-- start of DATA SHOWN --

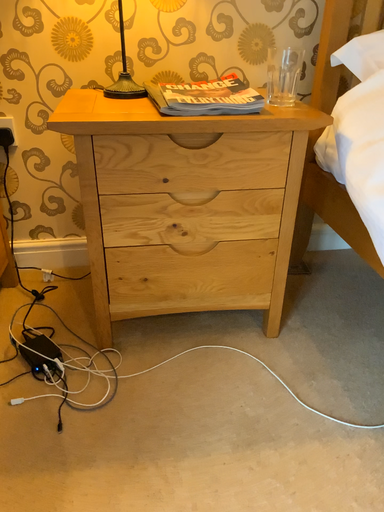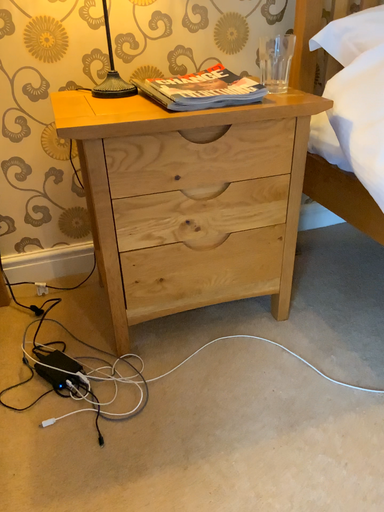
Question: Which way did the camera rotate in the video?

Choices:
 (A) rotated right
 (B) rotated left

Answer: (A)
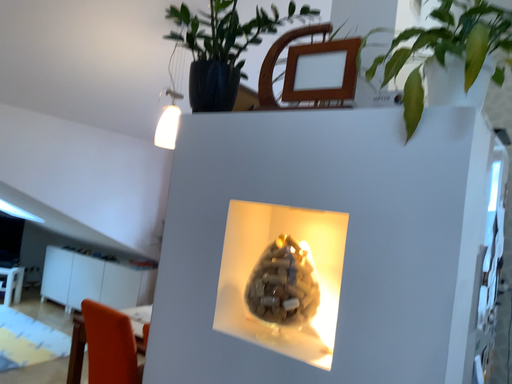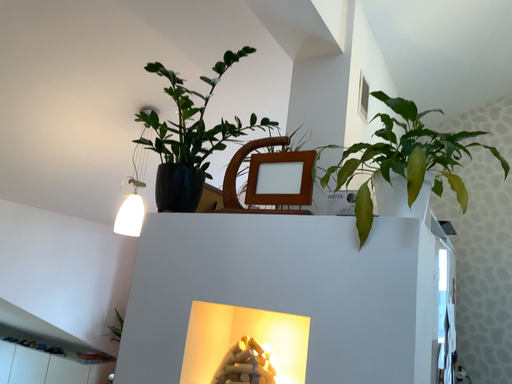
Question: Which way did the camera rotate in the video?

Choices:
 (A) rotated upward
 (B) rotated downward

Answer: (A)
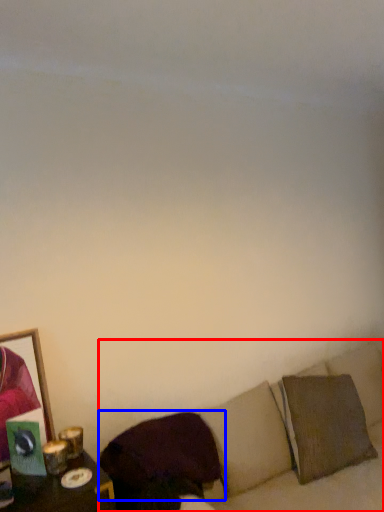
Question: Which object is further to the camera taking this photo, couch (highlighted by a red box) or pillow (highlighted by a blue box)?

Choices:
 (A) couch
 (B) pillow

Answer: (B)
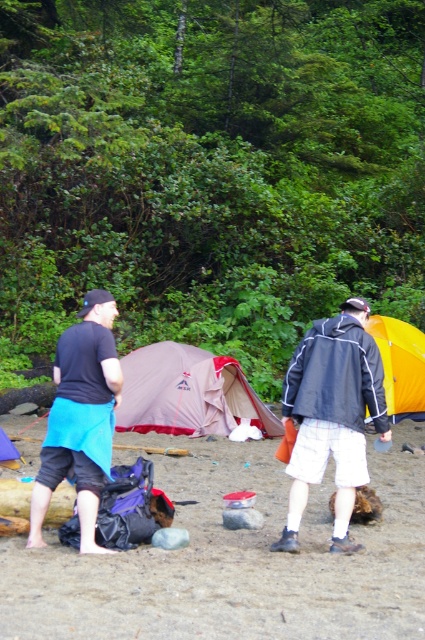
Question: Does brown sandy beach at lower center appear under yellow fabric tent at right?

Choices:
 (A) no
 (B) yes

Answer: (B)

Question: Which point appears farthest from the camera in this image?

Choices:
 (A) (163, 637)
 (B) (2, 435)

Answer: (B)

Question: Based on their relative distances, which object is nearer to the matte gray tent at center?

Choices:
 (A) blue fabric shorts at lower left
 (B) matte pink tent at center
 (C) yellow fabric tent at right

Answer: (C)

Question: Is blue fabric shorts at lower left positioned behind yellow fabric tent at right?

Choices:
 (A) yes
 (B) no

Answer: (B)

Question: Which object is positioned farthest from the yellow fabric tent at right?

Choices:
 (A) blue fabric shorts at lower left
 (B) brown sandy beach at lower center
 (C) dark gray jacket at center
 (D) matte gray tent at center

Answer: (B)

Question: Considering the relative positions of brown sandy beach at lower center and blue fabric shorts at lower left in the image provided, where is brown sandy beach at lower center located with respect to blue fabric shorts at lower left?

Choices:
 (A) below
 (B) above

Answer: (A)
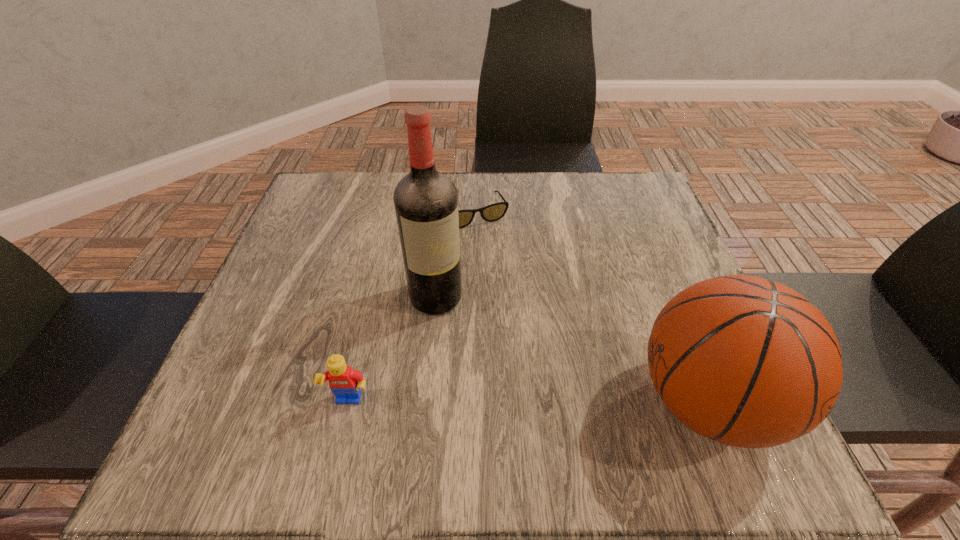
At what (x,y) coordinates should I click in order to perform the action: click on vacant space that is in between the shortest object and the basketball. Please return your answer as a coordinate pair (x, y). This screenshot has height=540, width=960. Looking at the image, I should click on (589, 308).

You are a GUI agent. You are given a task and a screenshot of the screen. Output one action in this format:
    pyautogui.click(x=<x>, y=<y>)
    Task: Click on the free spot between the leftmost object and the shortest object
    This screenshot has height=540, width=960.
    Given the screenshot: What is the action you would take?
    pyautogui.click(x=411, y=309)

Image resolution: width=960 pixels, height=540 pixels. I want to click on free space between the Lego and the sunglasses, so click(x=411, y=309).

Where is `free space between the basketball and the farthest object`? This screenshot has height=540, width=960. free space between the basketball and the farthest object is located at coordinates (589, 308).

At what (x,y) coordinates should I click in order to perform the action: click on vacant region between the leftmost object and the third shortest object. Please return your answer as a coordinate pair (x, y). The image size is (960, 540). Looking at the image, I should click on (528, 403).

Find the location of a particular element. free spot between the liquor and the third shortest object is located at coordinates (571, 349).

Select which object appears as the second closest to the second farthest object. Please provide its 2D coordinates. Your answer should be formatted as a tuple, i.e. [(x, y)], where the tuple contains the x and y coordinates of a point satisfying the conditions above.

[(344, 382)]

This screenshot has width=960, height=540. In order to click on object that is the second closest to the rightmost object in this screenshot , I will do `click(493, 212)`.

This screenshot has height=540, width=960. Identify the location of vacant region that satisfies the following two spatial constraints: 1. on the back side of the second farthest object; 2. on the left side of the farthest object. point(444,214).

Where is `vacant region that satisfies the following two spatial constraints: 1. on the back side of the sunglasses; 2. on the left side of the liquor`? vacant region that satisfies the following two spatial constraints: 1. on the back side of the sunglasses; 2. on the left side of the liquor is located at coordinates (444, 214).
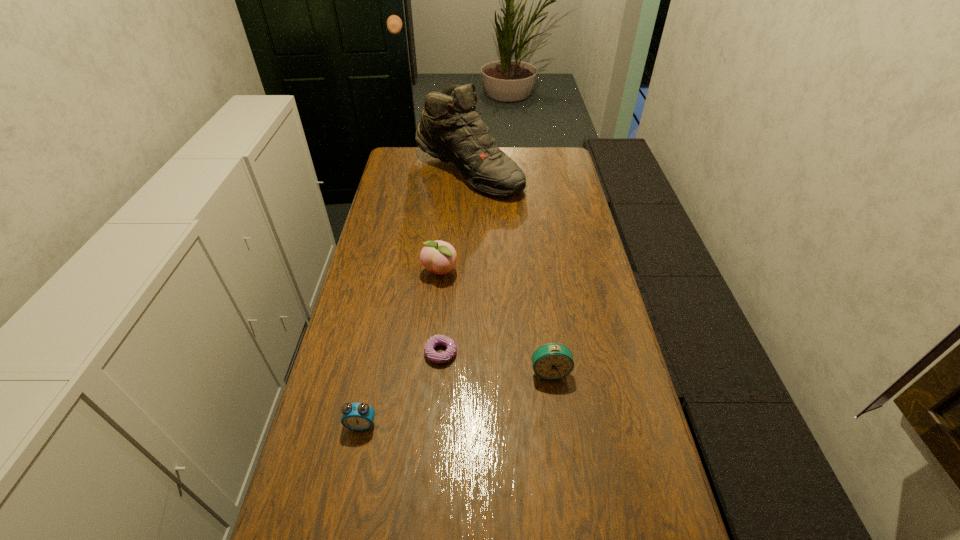
This screenshot has height=540, width=960. In the image, there is a desktop. Find the location of `vacant space at the far right corner`. vacant space at the far right corner is located at coordinates (536, 162).

At what (x,y) coordinates should I click in order to perform the action: click on free spot between the doughnut and the second farthest object. Please return your answer as a coordinate pair (x, y). Looking at the image, I should click on (440, 313).

At what (x,y) coordinates should I click in order to perform the action: click on free area in between the second farthest object and the doughnut. Please return your answer as a coordinate pair (x, y). This screenshot has height=540, width=960. Looking at the image, I should click on (440, 313).

I want to click on free space between the second farthest object and the left alarm clock, so pyautogui.click(x=400, y=348).

Where is `vacant area that lies between the taller alarm clock and the farthest object`? This screenshot has width=960, height=540. vacant area that lies between the taller alarm clock and the farthest object is located at coordinates (509, 272).

I want to click on vacant area that lies between the farthest object and the taller alarm clock, so click(x=509, y=272).

Where is `vacant space that's between the right alarm clock and the left alarm clock`? vacant space that's between the right alarm clock and the left alarm clock is located at coordinates (456, 398).

This screenshot has height=540, width=960. In order to click on free point between the fourth nearest object and the shortest object in this screenshot , I will do `click(440, 313)`.

Image resolution: width=960 pixels, height=540 pixels. I want to click on vacant space in between the nearest object and the farther alarm clock, so click(x=456, y=398).

Where is `vacant space in between the left alarm clock and the second farthest object`? Image resolution: width=960 pixels, height=540 pixels. vacant space in between the left alarm clock and the second farthest object is located at coordinates (400, 348).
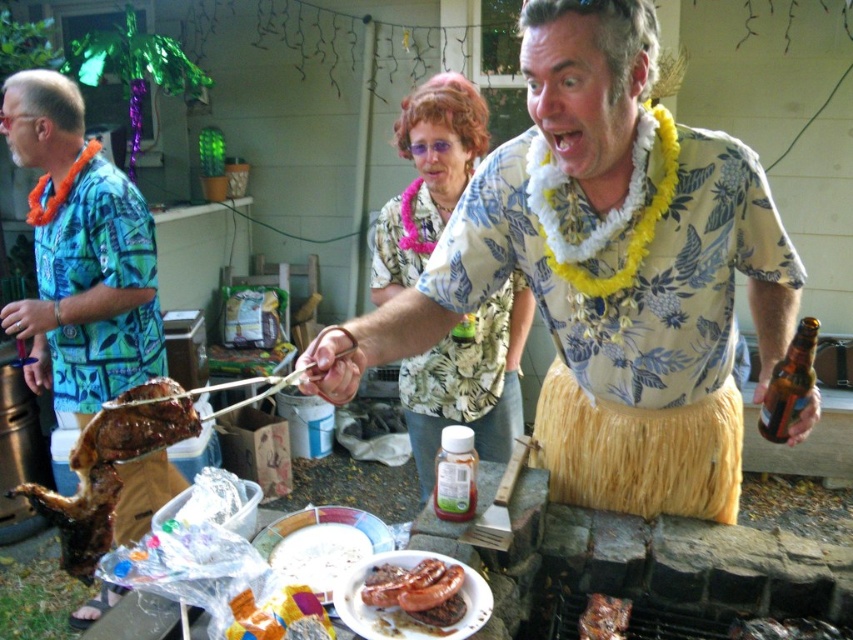
You are standing at the origin point in the image and want to move towards the two points labeled as point (405,608) and point (601,628). Which point should you reach first?

Point (405,608) is in front of point (601,628), so you should reach point (405,608) first.

In the barbecue scene, there is a man wearing a yellow grass skirt at center and a point labeled as point [606,273]. Where is this point located?

The point [606,273] is located on the yellow grass skirt at center.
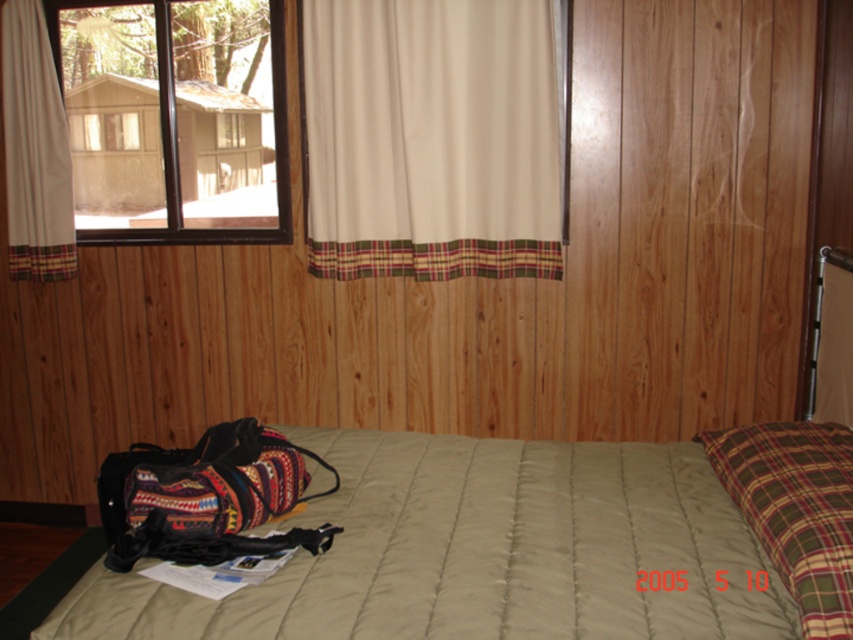
In the scene shown: You are organizing the items in the bedroom and need to place the multicolored woven duffel at lower left and the white fabric curtain at upper left. Which object has a greater width?

The multicolored woven duffel at lower left has a greater width than the white fabric curtain at upper left.

You are standing in the bedroom and want to know how far the point at coordinates point (416,49) is from you. Can you determine the distance?

The distance of point (416,49) from viewer is 8.09 feet.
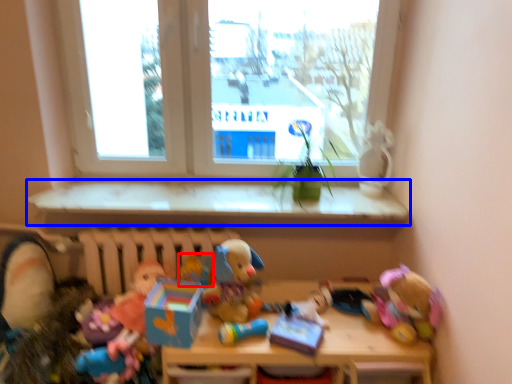
Question: Which of the following is the closest to the observer, toy (highlighted by a red box) or window sill (highlighted by a blue box)?

Choices:
 (A) toy
 (B) window sill

Answer: (A)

-- end of DATA SHOWN --

* _REQUIRED TASK_:
Copy out all of the material above word for word, but leave out the pictures.

* _EXERCISE SOLUTION_:
Question: Which way did the camera rotate in the video?

Choices:
 (A) rotated right
 (B) rotated left

Answer: (A)
Question: Which way did the camera rotate in the video?

Choices:
 (A) rotated upward
 (B) rotated downward

Answer: (A)
Question: Which object is further to the camera taking this photo, couch (highlighted by a red box) or pillow (highlighted by a blue box)?

Choices:
 (A) couch
 (B) pillow

Answer: (B)
Question: Does brown sandy beach at lower center appear under yellow fabric tent at right?

Choices:
 (A) no
 (B) yes

Answer: (B)

Question: Which point appears farthest from the camera in this image?

Choices:
 (A) (163, 637)
 (B) (2, 435)

Answer: (B)

Question: Based on their relative distances, which object is nearer to the matte gray tent at center?

Choices:
 (A) blue fabric shorts at lower left
 (B) matte pink tent at center
 (C) yellow fabric tent at right

Answer: (C)

Question: Is blue fabric shorts at lower left positioned behind yellow fabric tent at right?

Choices:
 (A) yes
 (B) no

Answer: (B)

Question: Which object is positioned farthest from the yellow fabric tent at right?

Choices:
 (A) blue fabric shorts at lower left
 (B) brown sandy beach at lower center
 (C) dark gray jacket at center
 (D) matte gray tent at center

Answer: (B)

Question: Considering the relative positions of brown sandy beach at lower center and blue fabric shorts at lower left in the image provided, where is brown sandy beach at lower center located with respect to blue fabric shorts at lower left?

Choices:
 (A) below
 (B) above

Answer: (A)
At what (x,y) coordinates should I click in order to perform the action: click on vacant space that is in between the shortest object and the basketball. Please return your answer as a coordinate pair (x, y). This screenshot has height=540, width=960. Looking at the image, I should click on (589, 308).

You are a GUI agent. You are given a task and a screenshot of the screen. Output one action in this format:
    pyautogui.click(x=<x>, y=<y>)
    Task: Click on the free spot between the leftmost object and the shortest object
    This screenshot has height=540, width=960.
    Given the screenshot: What is the action you would take?
    pyautogui.click(x=411, y=309)

Image resolution: width=960 pixels, height=540 pixels. I want to click on free space between the Lego and the sunglasses, so click(x=411, y=309).

Where is `free space between the basketball and the farthest object`? This screenshot has height=540, width=960. free space between the basketball and the farthest object is located at coordinates (589, 308).

At what (x,y) coordinates should I click in order to perform the action: click on vacant region between the leftmost object and the third shortest object. Please return your answer as a coordinate pair (x, y). The image size is (960, 540). Looking at the image, I should click on (528, 403).

Find the location of a particular element. free spot between the liquor and the third shortest object is located at coordinates (571, 349).

Select which object appears as the second closest to the second farthest object. Please provide its 2D coordinates. Your answer should be formatted as a tuple, i.e. [(x, y)], where the tuple contains the x and y coordinates of a point satisfying the conditions above.

[(344, 382)]

This screenshot has width=960, height=540. In order to click on object that is the second closest to the rightmost object in this screenshot , I will do `click(493, 212)`.

This screenshot has height=540, width=960. Identify the location of vacant region that satisfies the following two spatial constraints: 1. on the back side of the second farthest object; 2. on the left side of the farthest object. point(444,214).

Where is `vacant region that satisfies the following two spatial constraints: 1. on the back side of the sunglasses; 2. on the left side of the liquor`? vacant region that satisfies the following two spatial constraints: 1. on the back side of the sunglasses; 2. on the left side of the liquor is located at coordinates (444, 214).
This screenshot has height=540, width=960. In the image, there is a desktop. Find the location of `vacant space at the far right corner`. vacant space at the far right corner is located at coordinates (536, 162).

At what (x,y) coordinates should I click in order to perform the action: click on free spot between the doughnut and the second farthest object. Please return your answer as a coordinate pair (x, y). Looking at the image, I should click on (440, 313).

At what (x,y) coordinates should I click in order to perform the action: click on free area in between the second farthest object and the doughnut. Please return your answer as a coordinate pair (x, y). This screenshot has height=540, width=960. Looking at the image, I should click on (440, 313).

I want to click on free space between the second farthest object and the left alarm clock, so pyautogui.click(x=400, y=348).

Where is `vacant area that lies between the taller alarm clock and the farthest object`? This screenshot has width=960, height=540. vacant area that lies between the taller alarm clock and the farthest object is located at coordinates (509, 272).

I want to click on vacant area that lies between the farthest object and the taller alarm clock, so click(x=509, y=272).

Where is `vacant space that's between the right alarm clock and the left alarm clock`? vacant space that's between the right alarm clock and the left alarm clock is located at coordinates (456, 398).

This screenshot has height=540, width=960. In order to click on free point between the fourth nearest object and the shortest object in this screenshot , I will do `click(440, 313)`.

Image resolution: width=960 pixels, height=540 pixels. I want to click on vacant space in between the nearest object and the farther alarm clock, so click(x=456, y=398).

Where is `vacant space in between the left alarm clock and the second farthest object`? Image resolution: width=960 pixels, height=540 pixels. vacant space in between the left alarm clock and the second farthest object is located at coordinates (400, 348).
You are standing at the origin point in the image and want to move towards the two points labeled as point (405,608) and point (601,628). Which point should you reach first?

Point (405,608) is in front of point (601,628), so you should reach point (405,608) first.

In the barbecue scene, there is a man wearing a yellow grass skirt at center and a point labeled as point [606,273]. Where is this point located?

The point [606,273] is located on the yellow grass skirt at center.
In the scene shown: You are organizing the items in the bedroom and need to place the multicolored woven duffel at lower left and the white fabric curtain at upper left. Which object has a greater width?

The multicolored woven duffel at lower left has a greater width than the white fabric curtain at upper left.

You are standing in the bedroom and want to know how far the point at coordinates point (416,49) is from you. Can you determine the distance?

The distance of point (416,49) from viewer is 8.09 feet.
Question: Which of the following is the closest to the observer, toy (highlighted by a red box) or window sill (highlighted by a blue box)?

Choices:
 (A) toy
 (B) window sill

Answer: (A)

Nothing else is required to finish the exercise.